The line with "DRIVER1: L9110S -> L298N" and each line following it, up to the final line of the data, should be set down exactly; pictures stay out.

##########

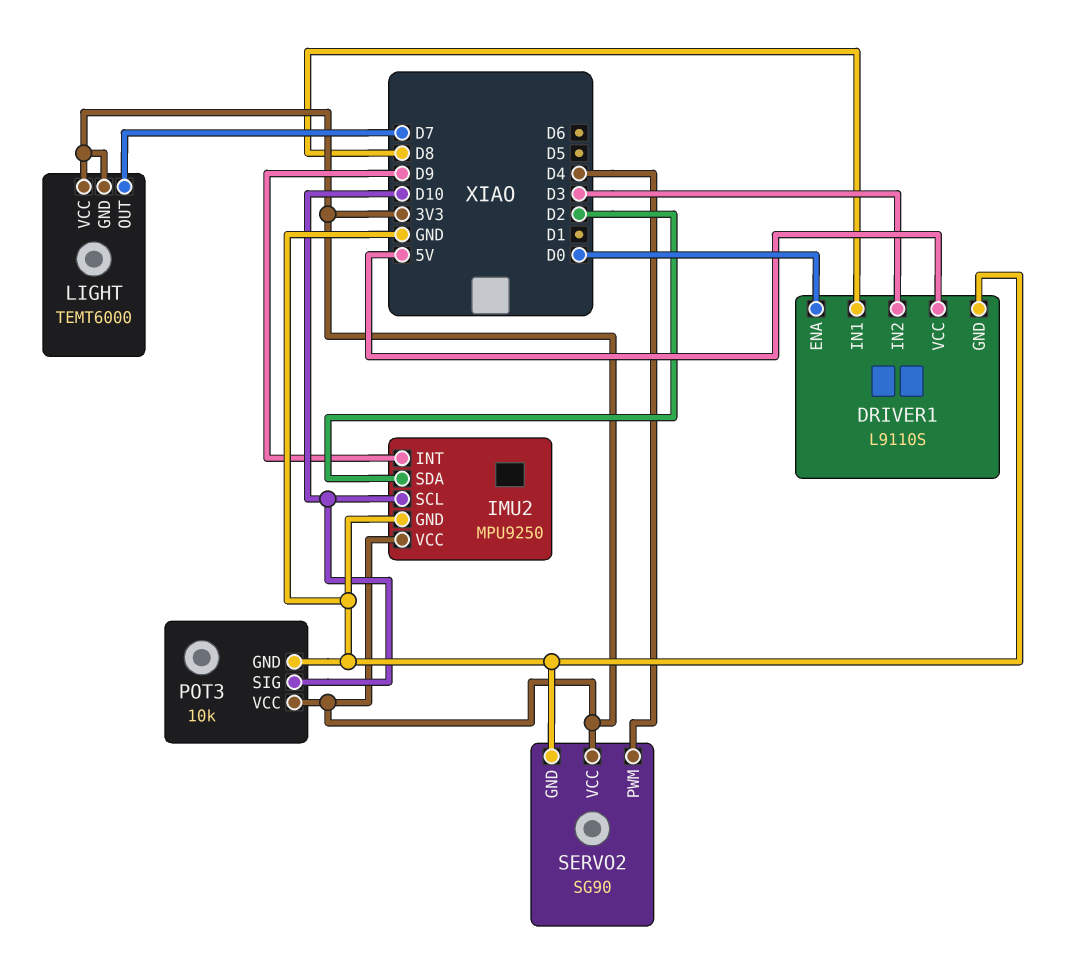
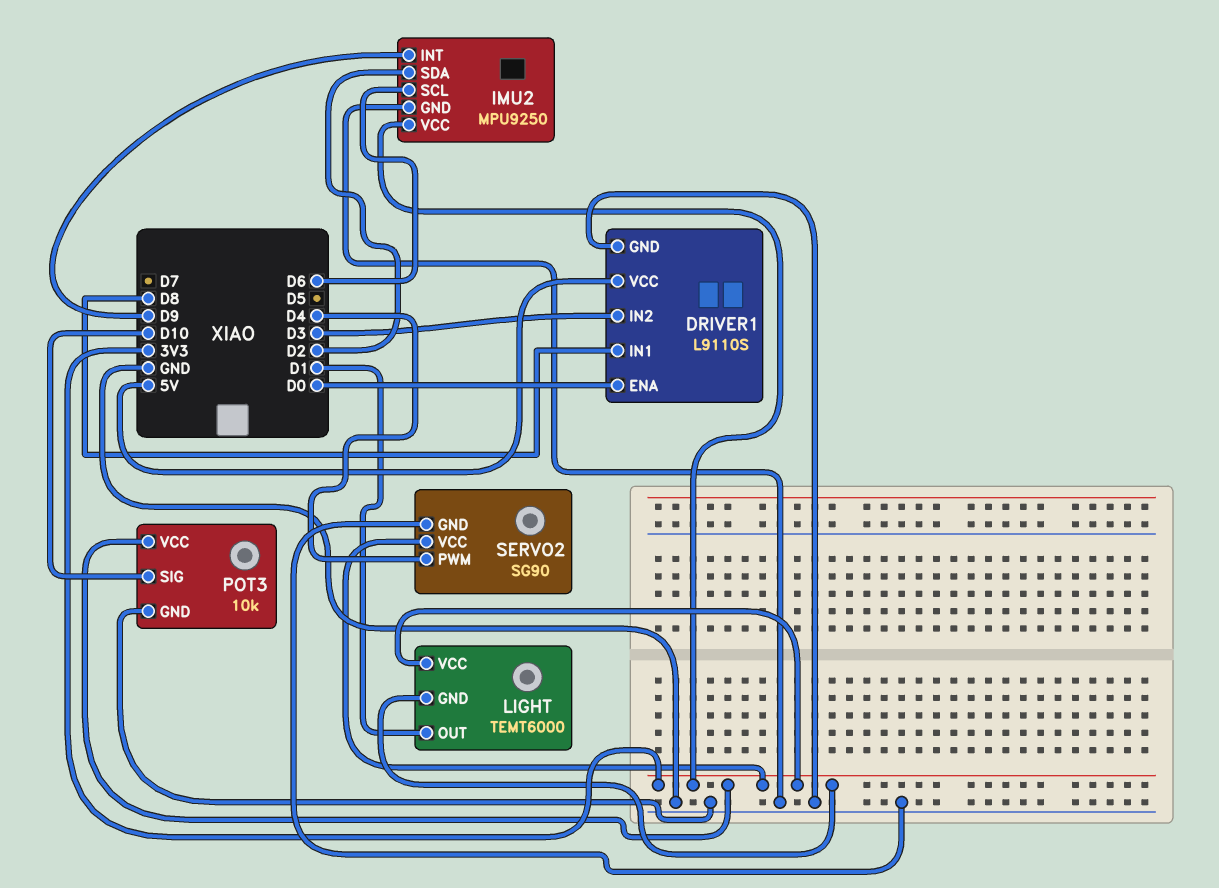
IMU2 pin SCL: D10 -> D6
LIGHT pin OUT: D7 -> D1

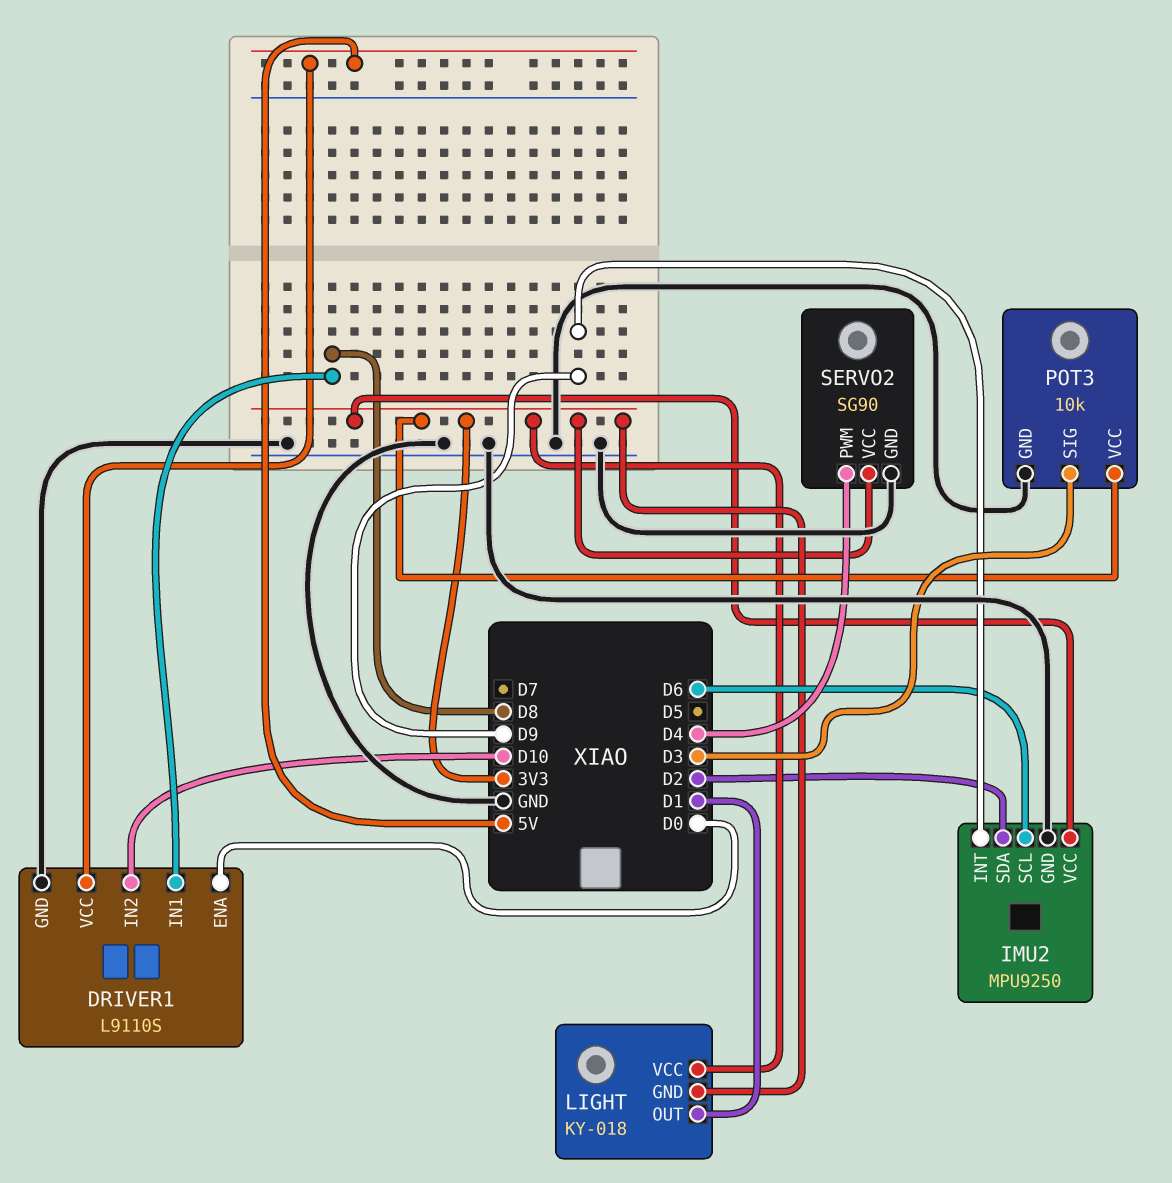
DRIVER1 pin IN2: D3 -> D10
LIGHT: TEMT6000 -> KY-018
POT3 pin SIG: D10 -> D3

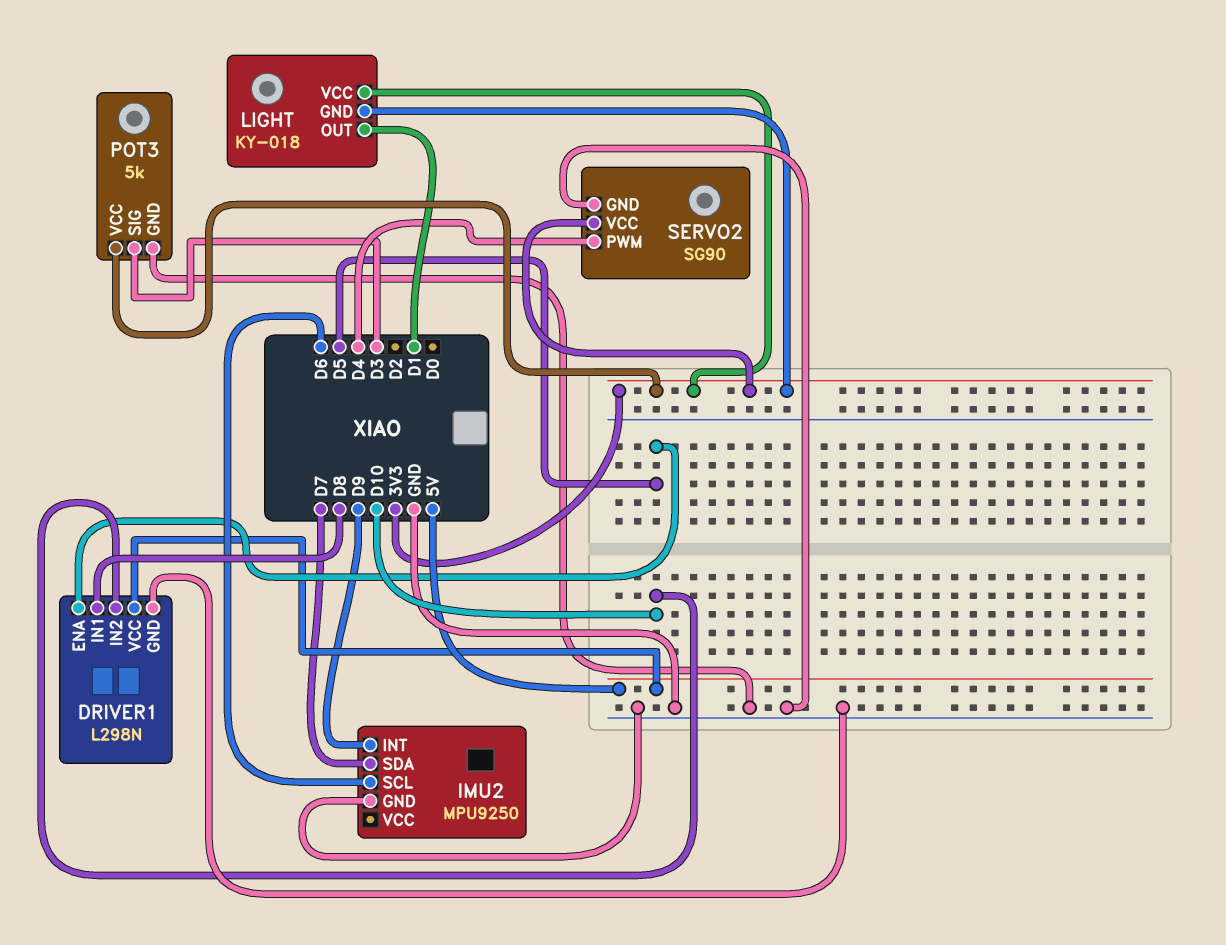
DRIVER1: L9110S -> L298N
DRIVER1 pin ENA: D0 -> D5
IMU2 pin SDA: D2 -> D7
IMU2 pin VCC: 3V3 -> none
POT3: 10k -> 5k

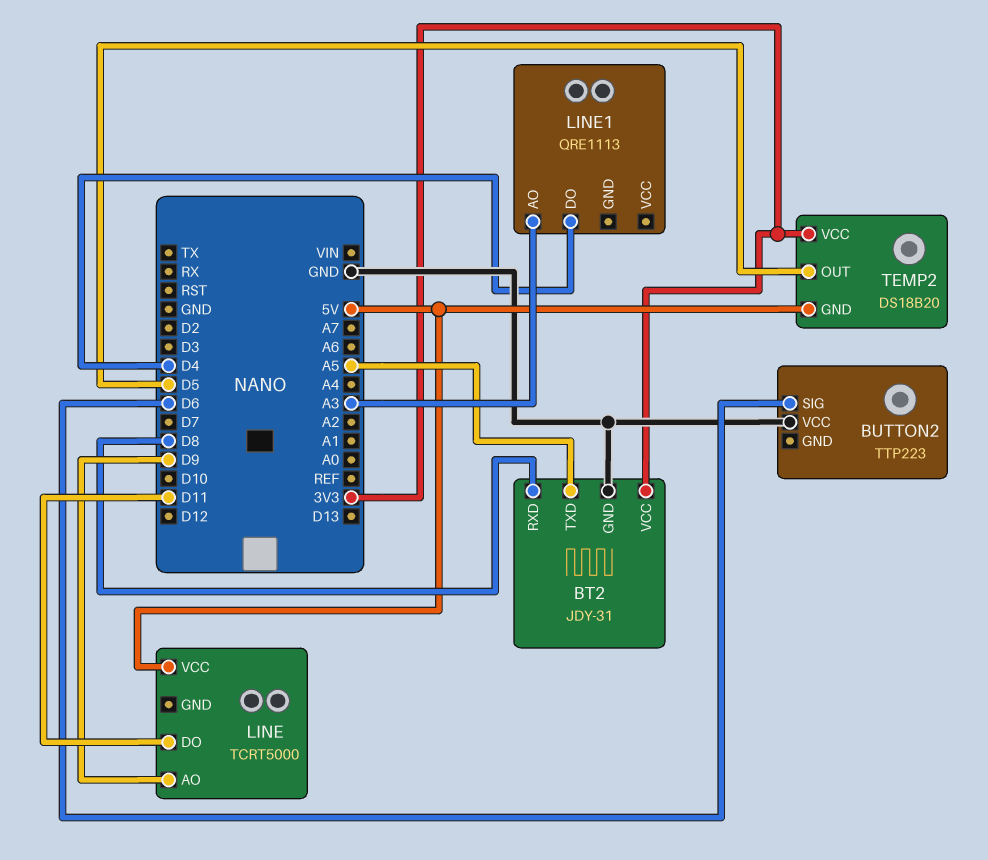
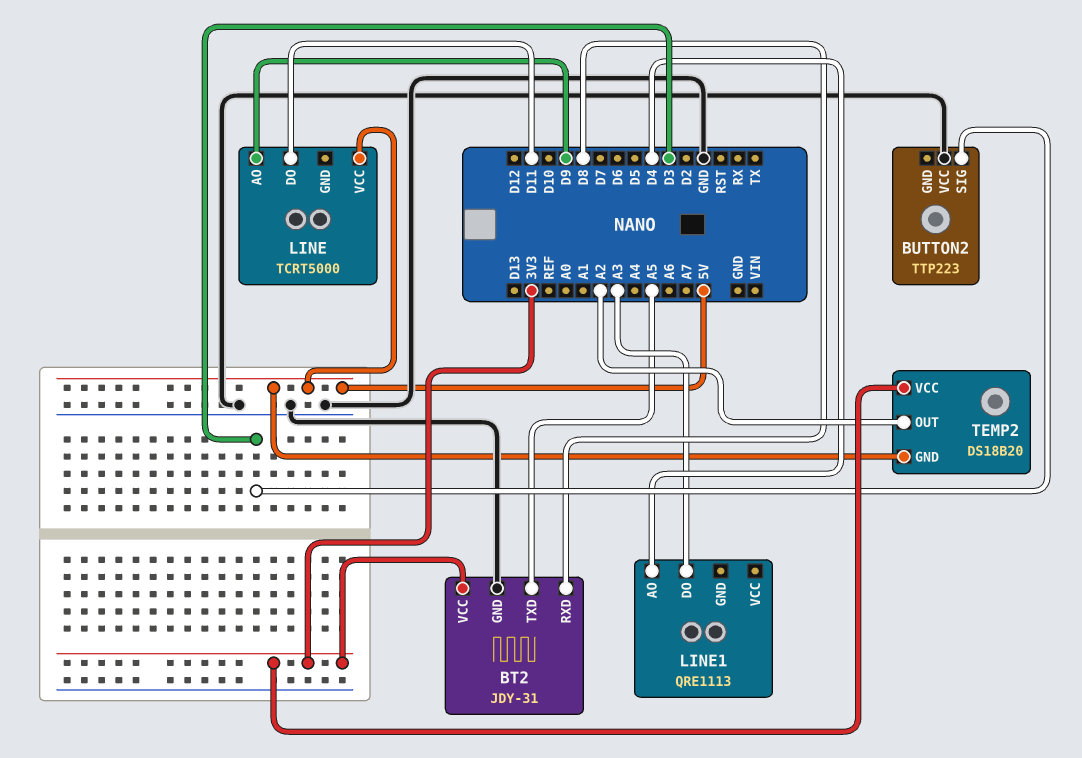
BUTTON2 pin SIG: D6 -> D3
LINE1 pin AO: A3 -> D4
LINE1 pin DO: D4 -> A3
TEMP2 pin OUT: D5 -> A2

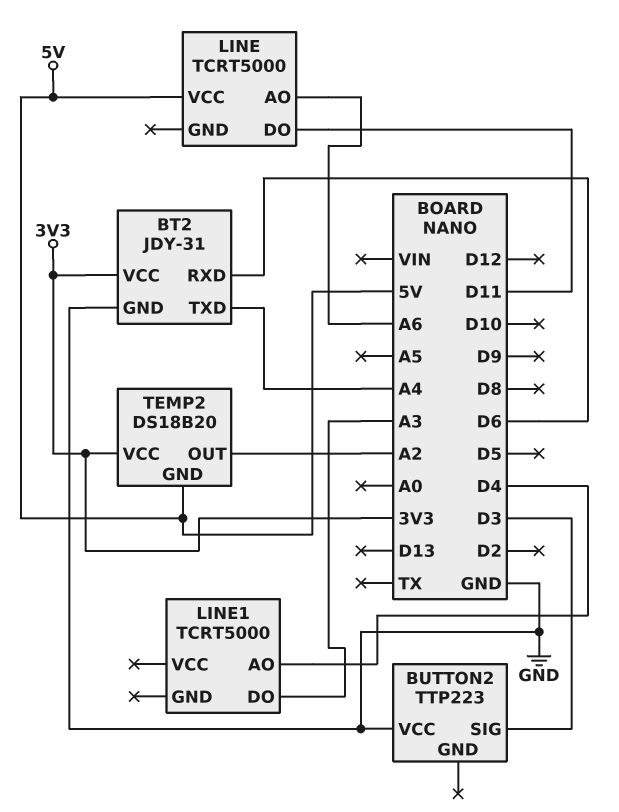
BT2 pin RXD: D8 -> D6
BT2 pin TXD: A5 -> A4
LINE pin AO: D9 -> A6
LINE1: QRE1113 -> TCRT5000

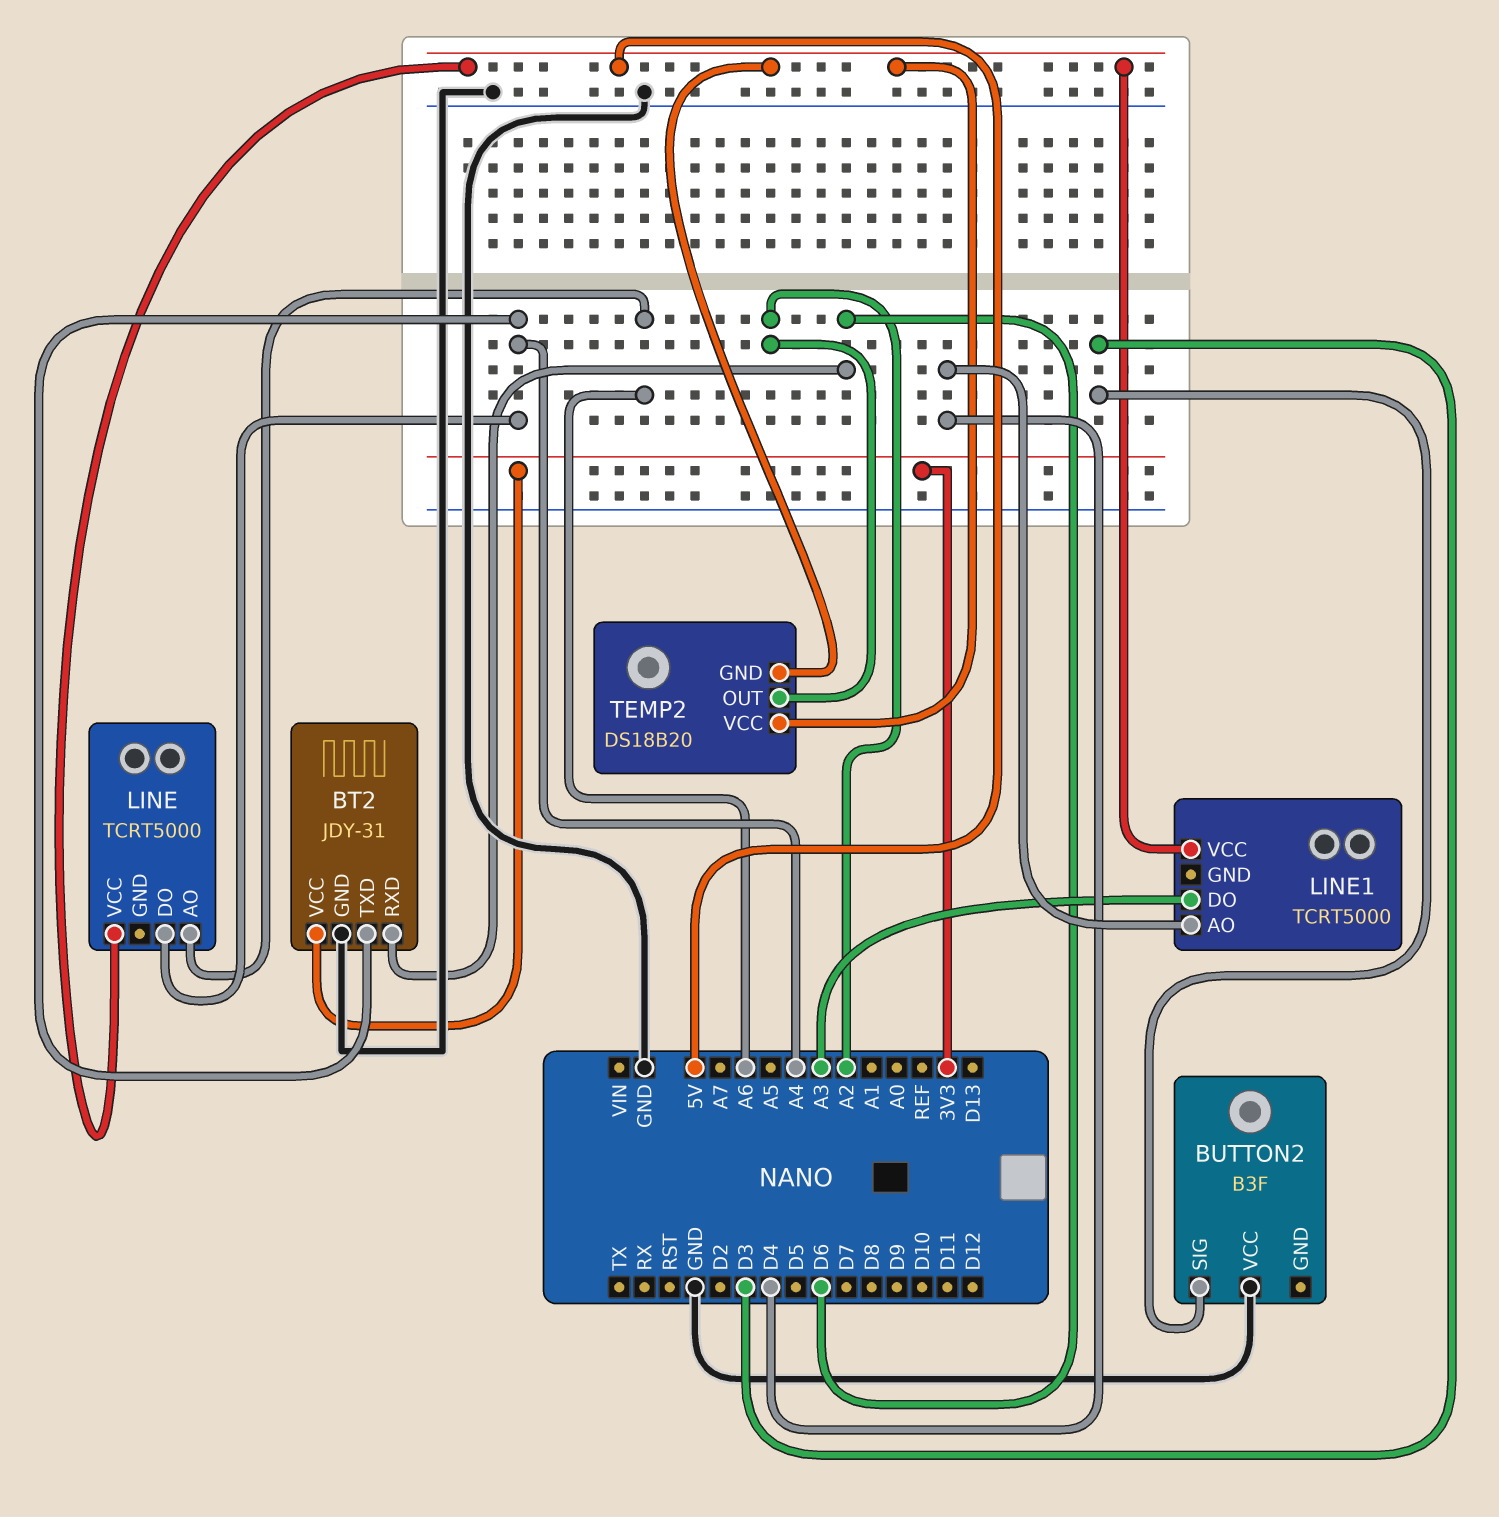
BUTTON2: TTP223 -> B3F
LINE pin DO: D11 -> A4
LINE1 pin VCC: none -> 5V
TEMP2 pin VCC: 3V3 -> 5V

##########

__Reply to the task__
DRIVER1: L9110S -> L298N
DRIVER1 pin ENA: D0 -> D5
IMU2 pin SDA: D2 -> D7
IMU2 pin VCC: 3V3 -> none
POT3: 10k -> 5k

BUTTON2 pin SIG: D6 -> D3
LINE1 pin AO: A3 -> D4
LINE1 pin DO: D4 -> A3
TEMP2 pin OUT: D5 -> A2

BT2 pin RXD: D8 -> D6
BT2 pin TXD: A5 -> A4
LINE pin AO: D9 -> A6
LINE1: QRE1113 -> TCRT5000

BUTTON2: TTP223 -> B3F
LINE pin DO: D11 -> A4
LINE1 pin VCC: none -> 5V
TEMP2 pin VCC: 3V3 -> 5V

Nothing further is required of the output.